■ Work required ■
The reply must repeat the listing below exactly and carry none of its pictures.

═════ Supplied data ═════

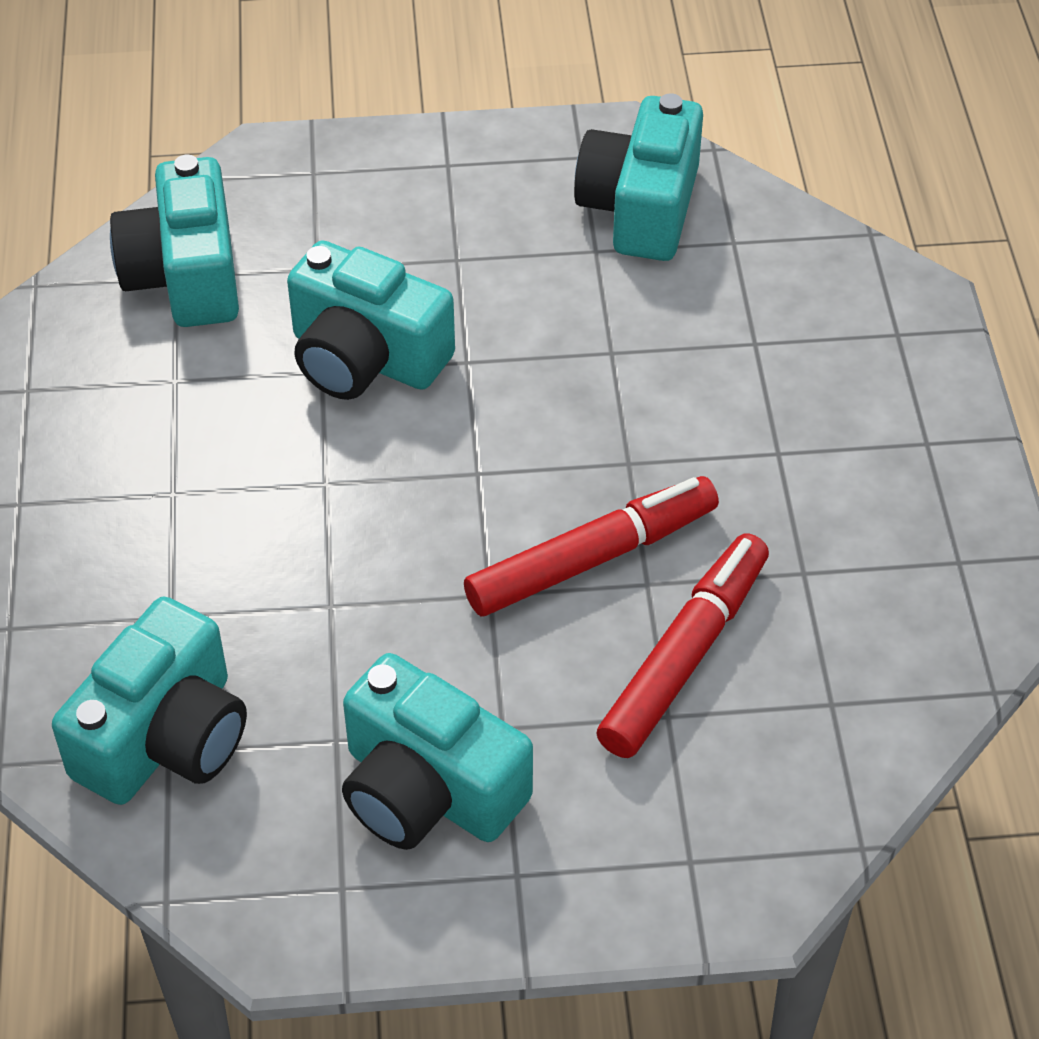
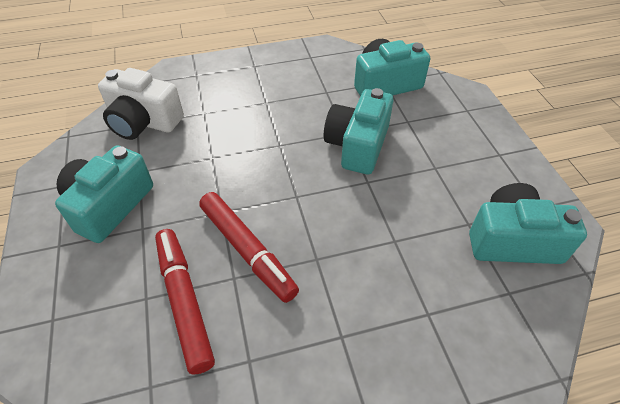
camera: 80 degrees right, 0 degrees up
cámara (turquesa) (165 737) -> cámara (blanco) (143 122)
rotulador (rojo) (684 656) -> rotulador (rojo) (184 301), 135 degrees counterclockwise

═════

■ Response to this task ■
camera: 80 degrees right, 0 degrees up
cámara (turquesa) (165 737) -> cámara (blanco) (143 122)
rotulador (rojo) (684 656) -> rotulador (rojo) (184 301), 135 degrees counterclockwise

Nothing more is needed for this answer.